WHAT TO DO:
Every line below from the one containing "C202: 4.7uF (plus" to the final line must be reproduced exactly, and no other line may appear in the answer.

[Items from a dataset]
____________
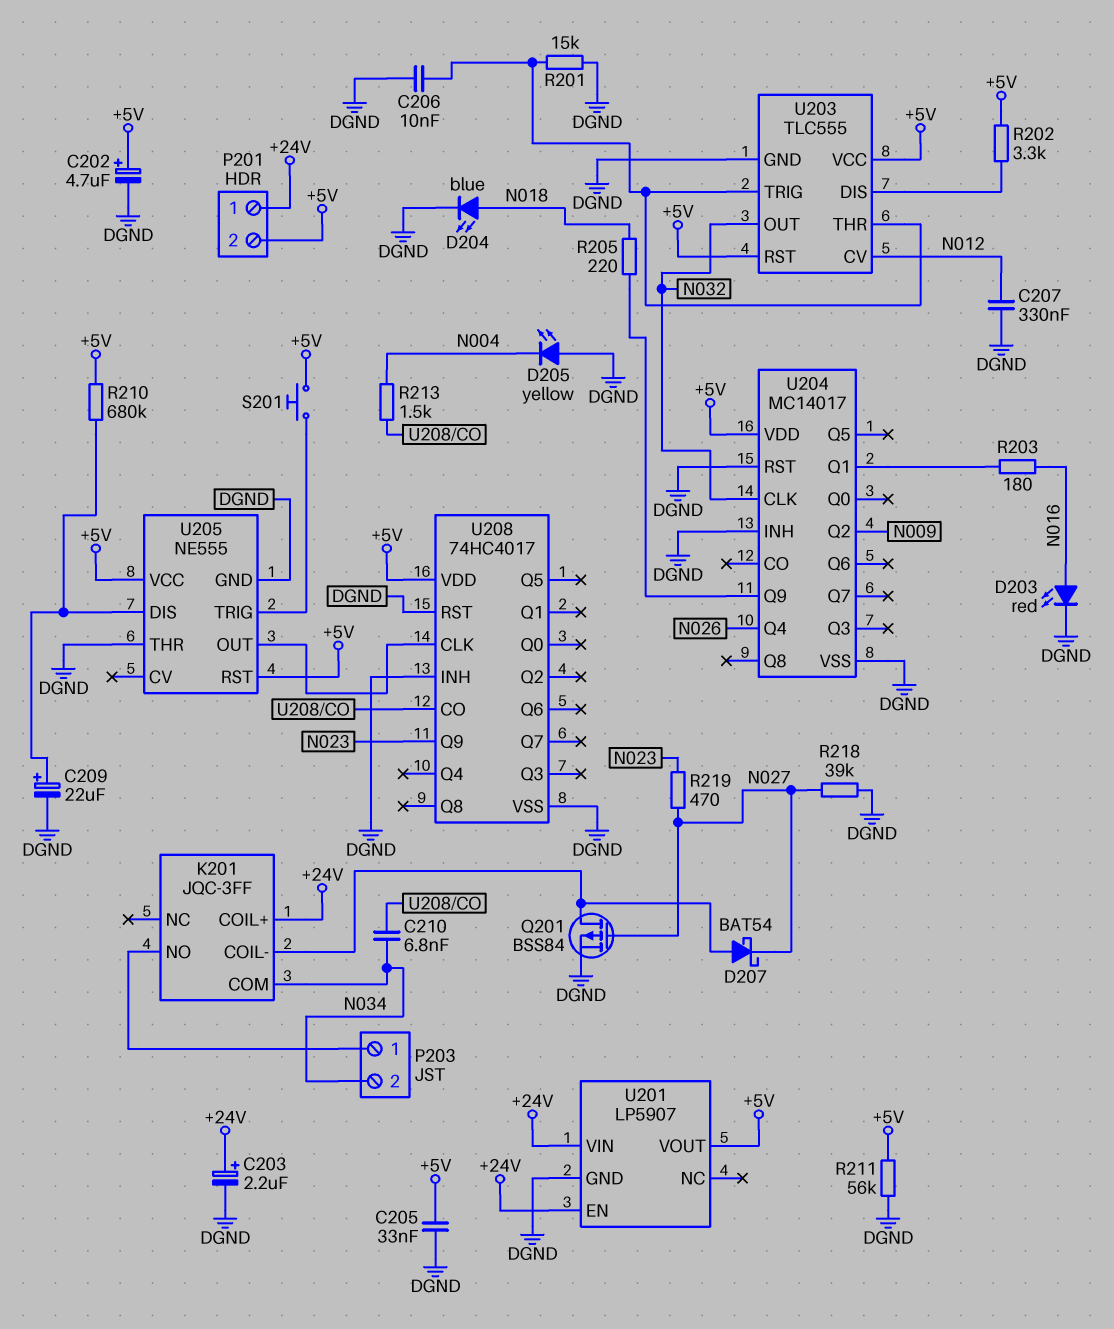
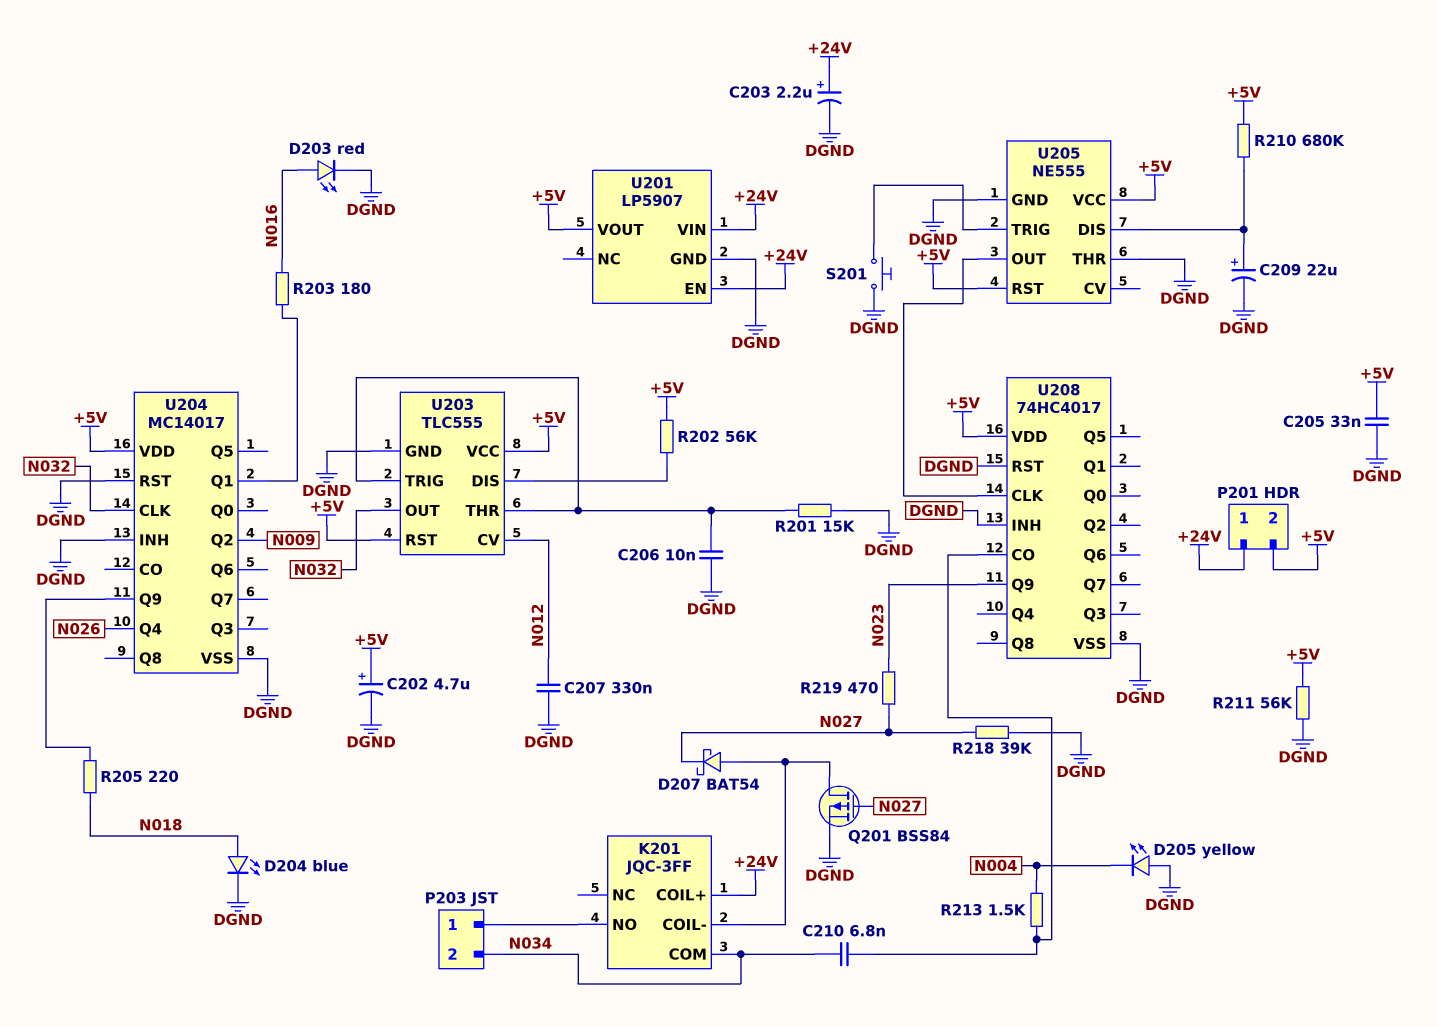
R202: 3.3k (+5V, U203/DIS) -> 56k (+5V, U203/DIS)
S201: button (+5V, U205/TRIG) -> button (DGND, U205/TRIG)

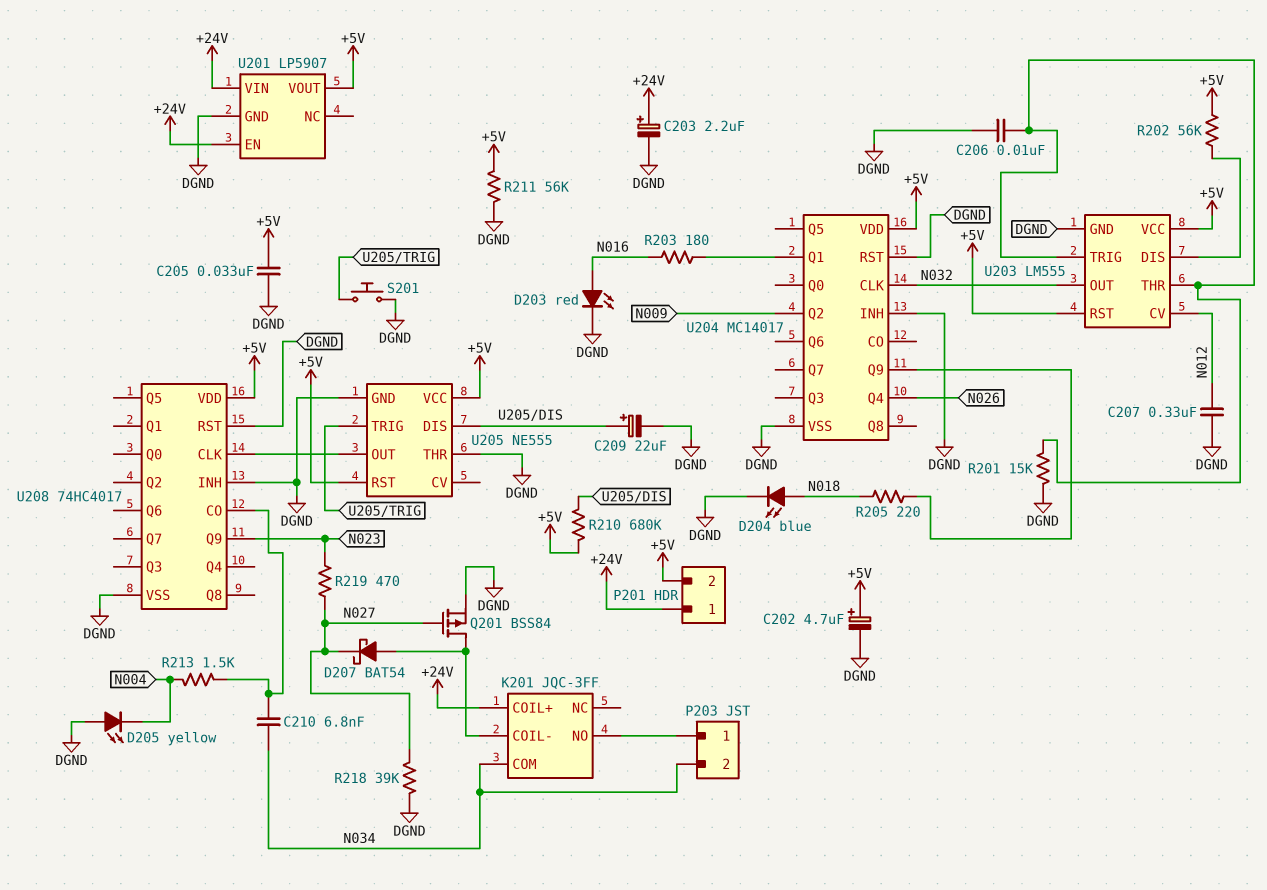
U203: TLC555 -> LM555

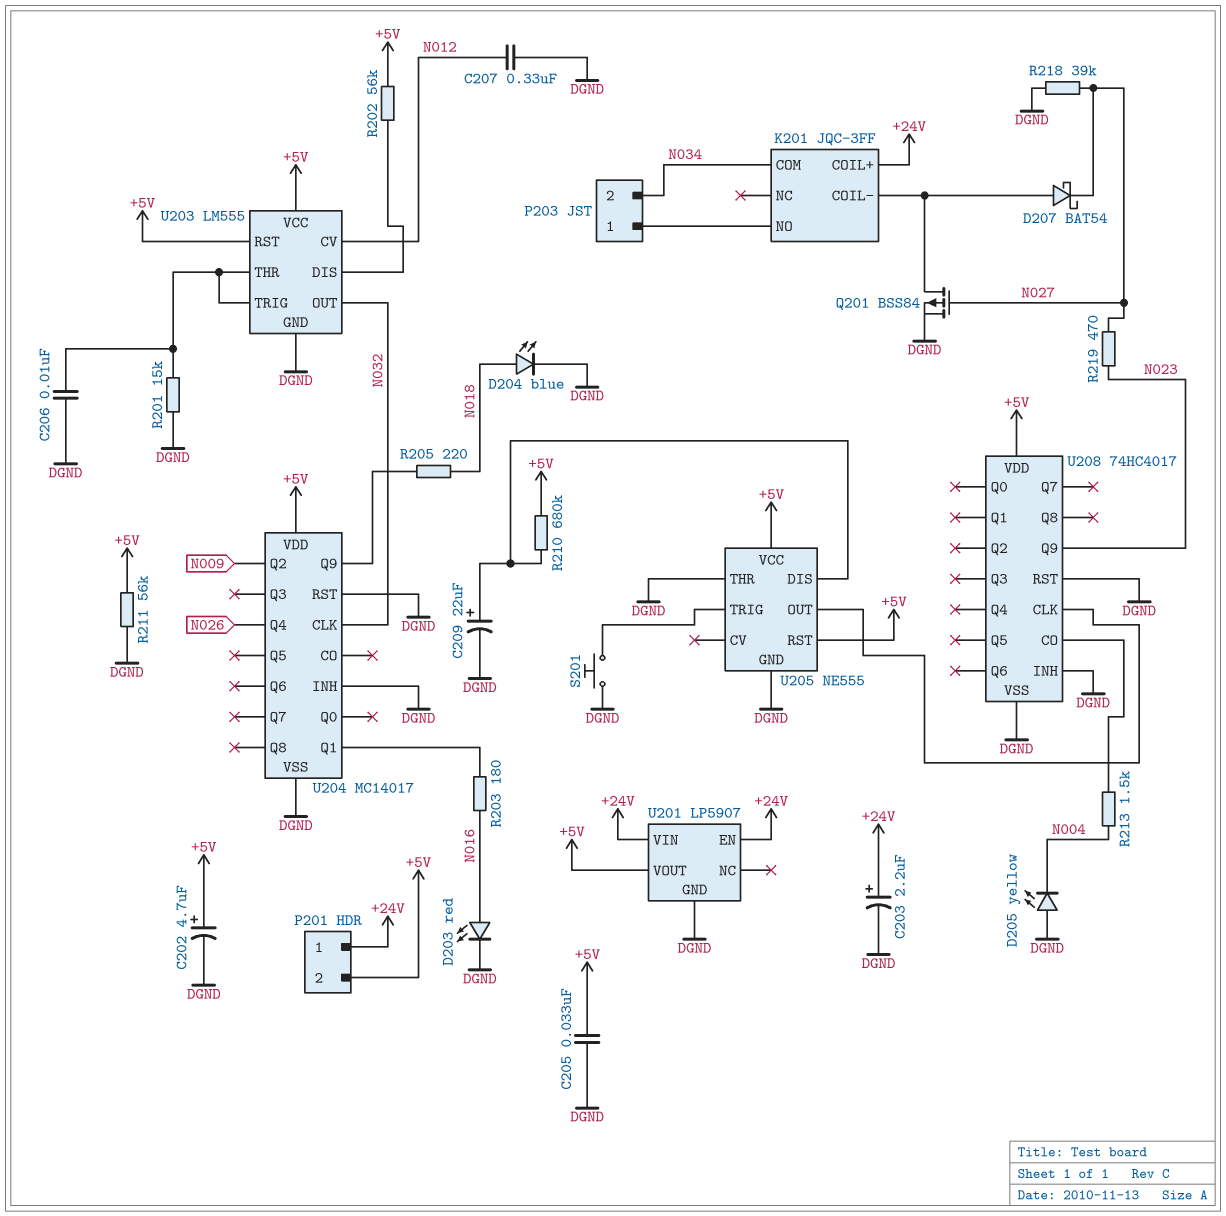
C210: 6.8nF (N034, U208/CO) -> none

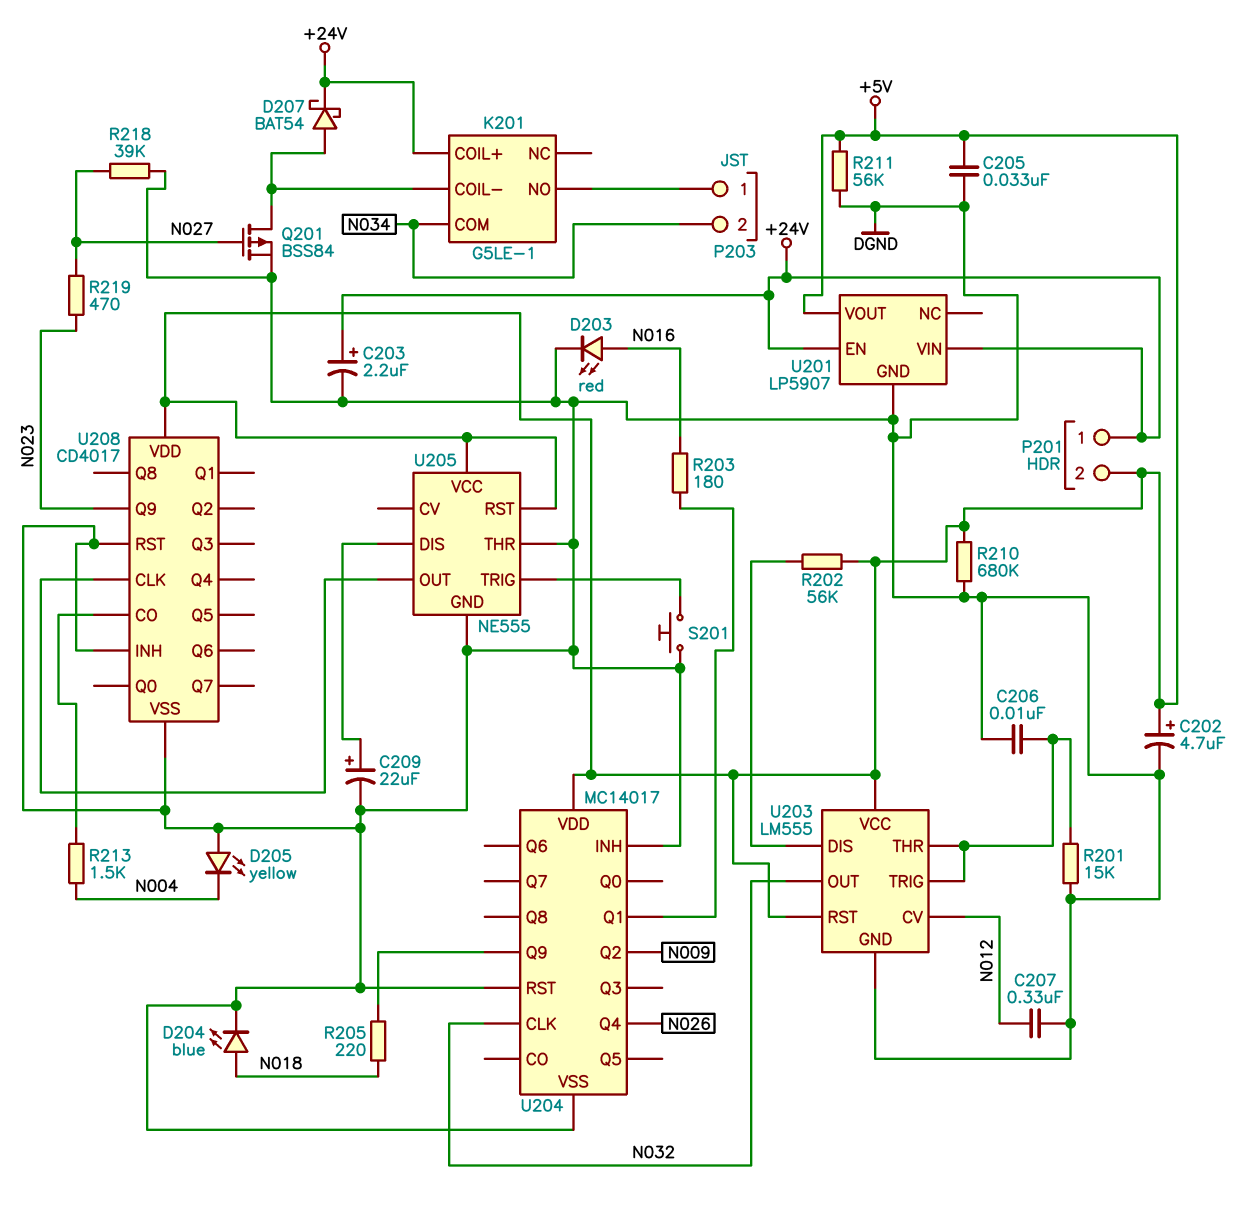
D207: schottky BAT54 (A K201/COIL-, K N027) -> schottky BAT54 (A K201/COIL-, K +24V)
K201: JQC-3FF -> G5LE-1
R210: 680k (+5V, U205/DIS) -> 680k (+5V, DGND)
U208: 74HC4017 -> CD4017

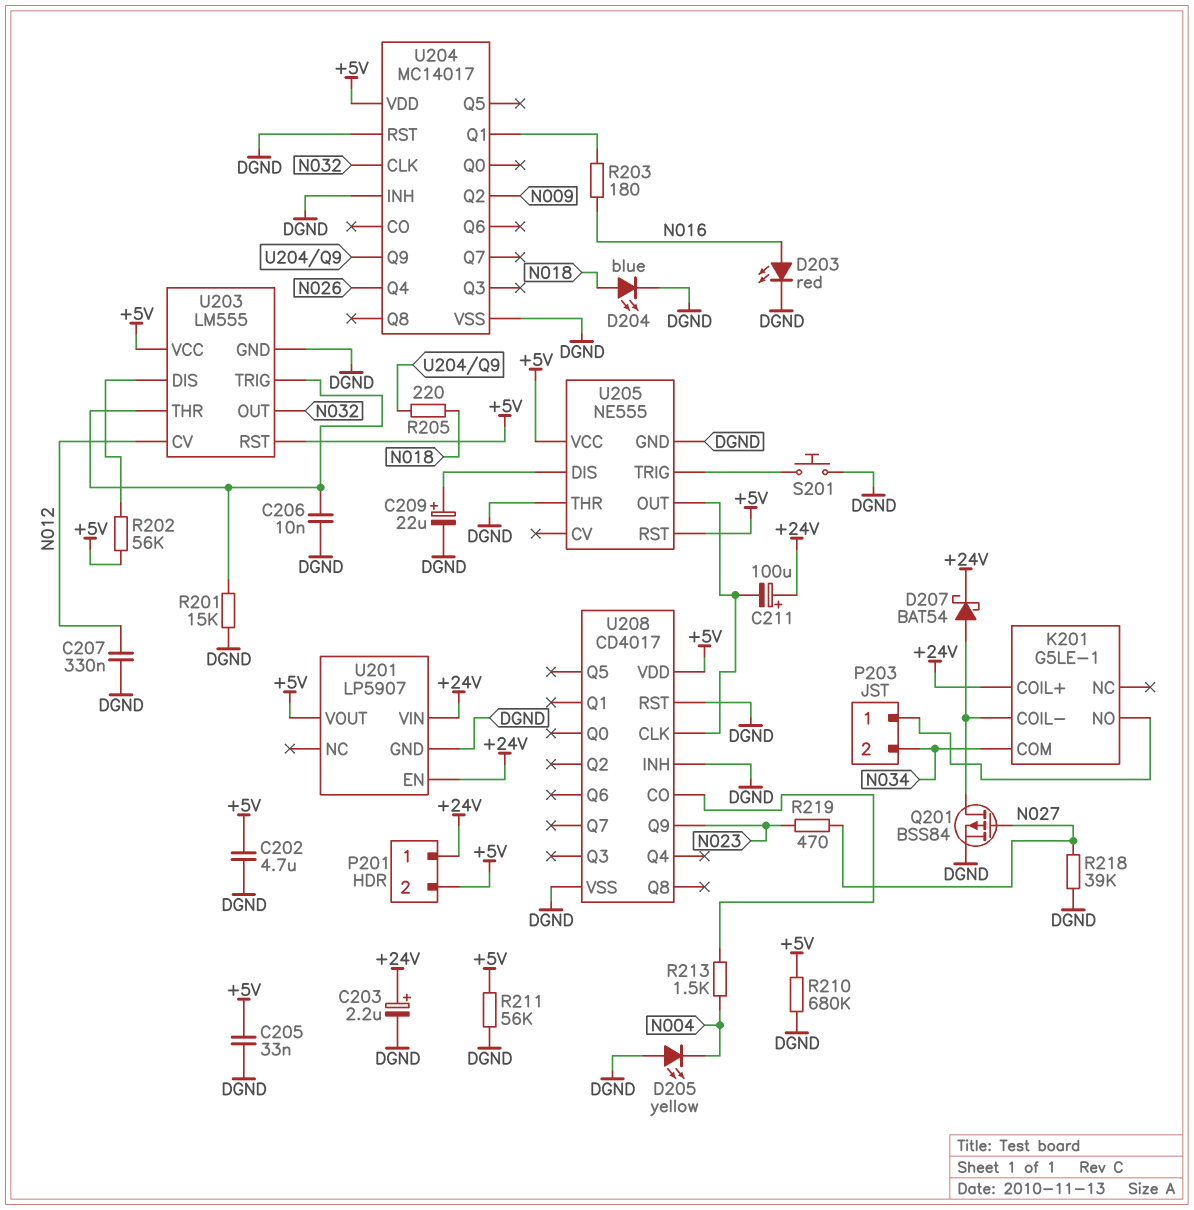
C202: 4.7uF (plus +5V, minus DGND) -> 4.7uF (+5V, DGND)
C211: none -> 100uF (plus +24V, minus U205/OUT)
____________
WRITTEN SOLUTION:
C202: 4.7uF (plus +5V, minus DGND) -> 4.7uF (+5V, DGND)
C211: none -> 100uF (plus +24V, minus U205/OUT)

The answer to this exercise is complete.